• DATA SHOWN:
Segment Open

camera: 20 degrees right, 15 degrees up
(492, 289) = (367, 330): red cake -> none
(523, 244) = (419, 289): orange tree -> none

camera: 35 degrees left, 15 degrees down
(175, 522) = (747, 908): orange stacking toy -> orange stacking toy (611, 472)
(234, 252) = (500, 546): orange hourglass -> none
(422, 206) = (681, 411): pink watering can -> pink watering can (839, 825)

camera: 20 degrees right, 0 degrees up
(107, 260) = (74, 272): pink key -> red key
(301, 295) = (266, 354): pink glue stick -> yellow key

Segment Closed

• AIM OF THE EXERCISE: Please make your reply exactly the lines from the one containing "camera: 35 degrees left, 15 degrees down" through the end of the entries above, and nothing more.

• RESULT FOR THIS TASK:
camera: 35 degrees left, 15 degrees down
(175, 522) = (747, 908): orange stacking toy -> orange stacking toy (611, 472)
(234, 252) = (500, 546): orange hourglass -> none
(422, 206) = (681, 411): pink watering can -> pink watering can (839, 825)

camera: 20 degrees right, 0 degrees up
(107, 260) = (74, 272): pink key -> red key
(301, 295) = (266, 354): pink glue stick -> yellow key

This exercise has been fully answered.